▶ [About this task]:
Start at the line with "STEPPER2 pin IN3: TX -> D3" in the records below, stop at the line with "SCALE1 pin SCK: 14 -> 8", and return every line in that span exactly, the two end lines included.

▶ [Available data]:
▶

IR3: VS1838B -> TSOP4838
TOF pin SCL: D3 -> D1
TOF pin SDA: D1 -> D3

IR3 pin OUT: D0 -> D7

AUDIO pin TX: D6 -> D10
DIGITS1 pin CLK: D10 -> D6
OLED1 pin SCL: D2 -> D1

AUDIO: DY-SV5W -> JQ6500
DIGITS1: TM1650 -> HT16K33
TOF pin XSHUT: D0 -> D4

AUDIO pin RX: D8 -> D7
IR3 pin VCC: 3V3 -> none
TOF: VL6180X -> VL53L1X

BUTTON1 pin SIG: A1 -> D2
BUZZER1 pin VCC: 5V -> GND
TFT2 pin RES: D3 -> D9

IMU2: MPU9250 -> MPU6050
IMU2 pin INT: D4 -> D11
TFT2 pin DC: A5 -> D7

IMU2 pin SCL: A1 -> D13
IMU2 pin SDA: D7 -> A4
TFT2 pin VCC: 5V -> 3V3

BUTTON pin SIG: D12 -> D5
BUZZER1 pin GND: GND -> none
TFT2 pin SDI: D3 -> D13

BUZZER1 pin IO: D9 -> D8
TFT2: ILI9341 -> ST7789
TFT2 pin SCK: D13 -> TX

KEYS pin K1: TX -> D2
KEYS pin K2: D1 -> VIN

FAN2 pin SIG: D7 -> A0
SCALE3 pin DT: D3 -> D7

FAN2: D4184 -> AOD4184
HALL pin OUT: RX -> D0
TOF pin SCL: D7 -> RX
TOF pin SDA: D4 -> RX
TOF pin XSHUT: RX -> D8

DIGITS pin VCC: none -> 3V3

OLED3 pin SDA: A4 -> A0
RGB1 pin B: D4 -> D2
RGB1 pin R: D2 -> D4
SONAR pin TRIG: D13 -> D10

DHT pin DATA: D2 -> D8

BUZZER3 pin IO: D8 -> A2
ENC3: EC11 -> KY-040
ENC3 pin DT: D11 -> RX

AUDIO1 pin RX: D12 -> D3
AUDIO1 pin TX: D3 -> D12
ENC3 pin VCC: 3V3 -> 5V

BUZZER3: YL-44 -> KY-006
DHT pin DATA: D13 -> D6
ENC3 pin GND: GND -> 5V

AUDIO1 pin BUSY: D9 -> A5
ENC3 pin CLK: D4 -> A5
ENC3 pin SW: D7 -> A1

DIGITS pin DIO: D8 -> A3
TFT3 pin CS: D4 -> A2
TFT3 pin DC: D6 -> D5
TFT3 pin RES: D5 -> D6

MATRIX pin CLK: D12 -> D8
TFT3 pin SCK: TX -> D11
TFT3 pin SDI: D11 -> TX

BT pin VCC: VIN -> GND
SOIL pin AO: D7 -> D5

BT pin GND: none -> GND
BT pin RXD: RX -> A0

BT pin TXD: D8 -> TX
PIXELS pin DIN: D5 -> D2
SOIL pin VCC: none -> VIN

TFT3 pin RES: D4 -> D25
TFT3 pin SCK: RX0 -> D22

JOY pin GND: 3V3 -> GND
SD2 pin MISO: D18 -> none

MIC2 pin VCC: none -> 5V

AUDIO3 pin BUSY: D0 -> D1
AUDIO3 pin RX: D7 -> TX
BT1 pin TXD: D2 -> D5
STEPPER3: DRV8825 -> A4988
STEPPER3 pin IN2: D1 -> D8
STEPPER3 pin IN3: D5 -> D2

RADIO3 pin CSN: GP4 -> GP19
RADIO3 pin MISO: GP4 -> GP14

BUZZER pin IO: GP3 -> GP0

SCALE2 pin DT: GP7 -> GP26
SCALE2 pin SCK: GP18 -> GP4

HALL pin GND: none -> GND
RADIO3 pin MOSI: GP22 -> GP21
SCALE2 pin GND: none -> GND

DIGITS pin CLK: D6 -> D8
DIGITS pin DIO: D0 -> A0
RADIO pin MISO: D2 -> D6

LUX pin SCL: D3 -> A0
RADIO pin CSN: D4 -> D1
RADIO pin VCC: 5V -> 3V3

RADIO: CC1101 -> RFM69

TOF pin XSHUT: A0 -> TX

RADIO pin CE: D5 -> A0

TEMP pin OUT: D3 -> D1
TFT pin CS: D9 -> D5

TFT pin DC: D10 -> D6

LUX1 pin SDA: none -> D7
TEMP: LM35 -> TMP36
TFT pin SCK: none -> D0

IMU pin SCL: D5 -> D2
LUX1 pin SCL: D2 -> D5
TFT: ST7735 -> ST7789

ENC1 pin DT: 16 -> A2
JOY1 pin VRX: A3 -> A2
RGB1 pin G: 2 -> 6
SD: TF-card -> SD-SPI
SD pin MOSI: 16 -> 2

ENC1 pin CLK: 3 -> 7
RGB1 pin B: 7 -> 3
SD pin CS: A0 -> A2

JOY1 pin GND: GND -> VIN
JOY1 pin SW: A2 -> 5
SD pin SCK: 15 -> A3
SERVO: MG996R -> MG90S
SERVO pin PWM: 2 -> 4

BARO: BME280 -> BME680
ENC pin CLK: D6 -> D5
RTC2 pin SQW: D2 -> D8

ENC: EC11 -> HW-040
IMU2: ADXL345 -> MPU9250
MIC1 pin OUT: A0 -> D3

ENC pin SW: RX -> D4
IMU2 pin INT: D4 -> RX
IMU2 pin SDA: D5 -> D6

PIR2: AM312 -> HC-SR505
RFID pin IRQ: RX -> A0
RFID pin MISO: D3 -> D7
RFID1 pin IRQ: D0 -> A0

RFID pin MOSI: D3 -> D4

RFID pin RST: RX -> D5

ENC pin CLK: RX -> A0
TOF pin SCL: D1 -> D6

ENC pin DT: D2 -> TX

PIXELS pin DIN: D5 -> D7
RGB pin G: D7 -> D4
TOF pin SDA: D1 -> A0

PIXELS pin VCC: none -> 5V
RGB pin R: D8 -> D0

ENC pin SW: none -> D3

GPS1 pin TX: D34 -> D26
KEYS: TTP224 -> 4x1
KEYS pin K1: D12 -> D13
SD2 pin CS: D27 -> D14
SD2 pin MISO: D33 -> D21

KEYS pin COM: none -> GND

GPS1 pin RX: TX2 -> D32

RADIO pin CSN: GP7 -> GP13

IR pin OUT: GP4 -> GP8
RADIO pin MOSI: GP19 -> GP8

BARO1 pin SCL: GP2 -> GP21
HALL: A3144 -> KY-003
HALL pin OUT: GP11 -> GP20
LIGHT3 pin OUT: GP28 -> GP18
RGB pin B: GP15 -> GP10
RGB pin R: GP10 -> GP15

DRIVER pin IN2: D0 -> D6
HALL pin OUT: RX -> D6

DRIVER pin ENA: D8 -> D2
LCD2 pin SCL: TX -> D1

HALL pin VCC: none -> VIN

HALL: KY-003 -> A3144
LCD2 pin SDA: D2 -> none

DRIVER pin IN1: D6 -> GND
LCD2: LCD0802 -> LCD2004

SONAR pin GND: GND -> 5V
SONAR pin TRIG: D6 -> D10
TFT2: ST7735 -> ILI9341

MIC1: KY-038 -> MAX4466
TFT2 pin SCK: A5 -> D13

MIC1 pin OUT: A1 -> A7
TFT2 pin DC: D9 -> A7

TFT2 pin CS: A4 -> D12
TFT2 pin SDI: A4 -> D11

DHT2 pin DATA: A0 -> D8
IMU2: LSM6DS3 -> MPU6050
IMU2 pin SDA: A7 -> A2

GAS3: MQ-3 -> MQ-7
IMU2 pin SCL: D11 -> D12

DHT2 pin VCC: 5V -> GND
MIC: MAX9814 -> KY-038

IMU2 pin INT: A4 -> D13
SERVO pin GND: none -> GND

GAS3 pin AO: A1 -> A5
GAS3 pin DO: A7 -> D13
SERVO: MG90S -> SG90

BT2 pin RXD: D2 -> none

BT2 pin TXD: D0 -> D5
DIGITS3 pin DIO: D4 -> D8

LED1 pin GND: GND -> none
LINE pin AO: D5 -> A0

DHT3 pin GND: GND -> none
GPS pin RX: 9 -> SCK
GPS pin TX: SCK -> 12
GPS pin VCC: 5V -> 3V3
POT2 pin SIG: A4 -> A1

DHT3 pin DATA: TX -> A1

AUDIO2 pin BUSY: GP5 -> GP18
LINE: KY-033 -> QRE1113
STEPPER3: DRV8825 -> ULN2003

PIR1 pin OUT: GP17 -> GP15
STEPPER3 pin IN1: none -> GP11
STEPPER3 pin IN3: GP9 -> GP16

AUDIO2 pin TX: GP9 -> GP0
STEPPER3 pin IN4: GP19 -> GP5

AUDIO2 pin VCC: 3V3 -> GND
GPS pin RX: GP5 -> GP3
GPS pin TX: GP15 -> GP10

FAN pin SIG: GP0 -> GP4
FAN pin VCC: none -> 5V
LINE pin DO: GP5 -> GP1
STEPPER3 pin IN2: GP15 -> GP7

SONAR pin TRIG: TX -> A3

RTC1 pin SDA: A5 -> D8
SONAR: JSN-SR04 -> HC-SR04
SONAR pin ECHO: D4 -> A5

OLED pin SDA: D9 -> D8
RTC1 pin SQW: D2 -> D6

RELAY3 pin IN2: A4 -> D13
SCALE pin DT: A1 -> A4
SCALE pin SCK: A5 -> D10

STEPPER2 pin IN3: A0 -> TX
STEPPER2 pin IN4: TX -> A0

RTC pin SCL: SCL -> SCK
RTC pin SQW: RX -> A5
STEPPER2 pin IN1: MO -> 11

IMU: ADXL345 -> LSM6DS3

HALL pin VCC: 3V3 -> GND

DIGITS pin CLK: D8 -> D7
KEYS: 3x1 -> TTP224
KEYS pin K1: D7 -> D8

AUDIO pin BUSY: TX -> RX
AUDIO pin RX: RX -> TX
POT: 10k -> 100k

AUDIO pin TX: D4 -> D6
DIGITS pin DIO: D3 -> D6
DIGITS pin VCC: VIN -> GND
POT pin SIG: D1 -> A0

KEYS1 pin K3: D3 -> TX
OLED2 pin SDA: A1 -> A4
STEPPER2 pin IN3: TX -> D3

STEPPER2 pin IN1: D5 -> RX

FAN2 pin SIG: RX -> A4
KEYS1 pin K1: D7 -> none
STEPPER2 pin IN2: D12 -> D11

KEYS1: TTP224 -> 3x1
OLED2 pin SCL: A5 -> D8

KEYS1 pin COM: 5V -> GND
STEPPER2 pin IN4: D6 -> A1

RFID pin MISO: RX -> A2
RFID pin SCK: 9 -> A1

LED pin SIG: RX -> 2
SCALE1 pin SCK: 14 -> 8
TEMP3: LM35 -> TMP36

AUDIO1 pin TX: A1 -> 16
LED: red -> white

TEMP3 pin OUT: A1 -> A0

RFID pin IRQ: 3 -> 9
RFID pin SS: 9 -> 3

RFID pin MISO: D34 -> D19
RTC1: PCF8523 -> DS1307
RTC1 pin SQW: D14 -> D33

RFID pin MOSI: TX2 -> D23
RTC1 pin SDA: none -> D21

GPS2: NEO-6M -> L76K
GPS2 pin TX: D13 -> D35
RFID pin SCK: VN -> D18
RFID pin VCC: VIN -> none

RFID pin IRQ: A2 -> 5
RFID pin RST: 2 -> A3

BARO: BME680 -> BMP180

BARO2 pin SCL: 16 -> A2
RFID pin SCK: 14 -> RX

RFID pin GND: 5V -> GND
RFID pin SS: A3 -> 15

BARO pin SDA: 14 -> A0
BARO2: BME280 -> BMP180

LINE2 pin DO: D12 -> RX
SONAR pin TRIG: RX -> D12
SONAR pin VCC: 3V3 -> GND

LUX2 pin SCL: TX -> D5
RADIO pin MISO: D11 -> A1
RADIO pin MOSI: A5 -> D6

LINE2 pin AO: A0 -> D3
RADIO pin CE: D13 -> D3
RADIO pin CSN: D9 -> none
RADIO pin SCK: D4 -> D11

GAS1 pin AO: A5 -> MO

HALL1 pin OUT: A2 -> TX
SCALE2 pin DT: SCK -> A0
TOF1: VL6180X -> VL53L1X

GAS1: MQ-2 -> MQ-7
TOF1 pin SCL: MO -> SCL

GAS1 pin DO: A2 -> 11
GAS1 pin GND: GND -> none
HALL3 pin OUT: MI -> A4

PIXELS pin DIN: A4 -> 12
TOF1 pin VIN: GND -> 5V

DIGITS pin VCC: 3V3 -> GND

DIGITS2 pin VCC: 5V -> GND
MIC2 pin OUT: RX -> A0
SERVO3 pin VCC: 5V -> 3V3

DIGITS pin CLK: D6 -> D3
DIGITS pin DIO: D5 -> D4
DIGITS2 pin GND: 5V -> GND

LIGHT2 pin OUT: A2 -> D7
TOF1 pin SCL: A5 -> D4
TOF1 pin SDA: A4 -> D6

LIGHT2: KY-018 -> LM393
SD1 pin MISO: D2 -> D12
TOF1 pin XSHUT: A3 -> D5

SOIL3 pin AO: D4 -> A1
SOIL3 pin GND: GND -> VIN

◀

▶ [Solution to this problem]:
STEPPER2 pin IN3: TX -> D3

STEPPER2 pin IN1: D5 -> RX

FAN2 pin SIG: RX -> A4
KEYS1 pin K1: D7 -> none
STEPPER2 pin IN2: D12 -> D11

KEYS1: TTP224 -> 3x1
OLED2 pin SCL: A5 -> D8

KEYS1 pin COM: 5V -> GND
STEPPER2 pin IN4: D6 -> A1

RFID pin MISO: RX -> A2
RFID pin SCK: 9 -> A1

LED pin SIG: RX -> 2
SCALE1 pin SCK: 14 -> 8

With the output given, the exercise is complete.